**Task description:**
Count how many lines below include the string "slope", and give that number without anything else.

'''

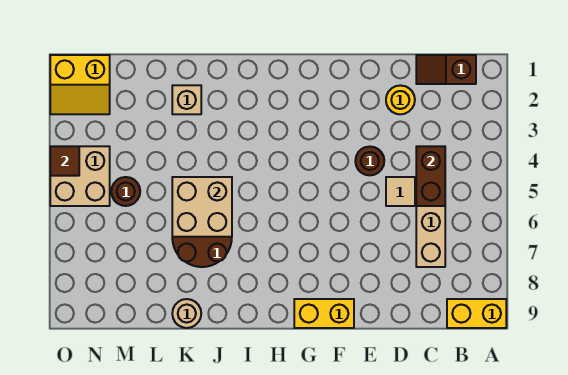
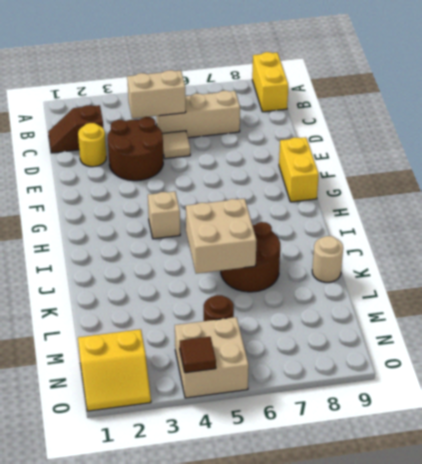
brown slope B1:C1 level 1 top B -> brown slope C1:C2 level 1 top 2
brown brick C4:C5 level 2 -> tan brick C4:C5 level 2
brown round brick E4 level 1 -> brown round brick D3:E4 level 1
tan brick K2 level 1 -> tan brick H4 level 1
yellow slope N1:O2 level 1 top 1 -> yellow slope N1:O2 level 1 top N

'''

**Solution to this exercise:**
2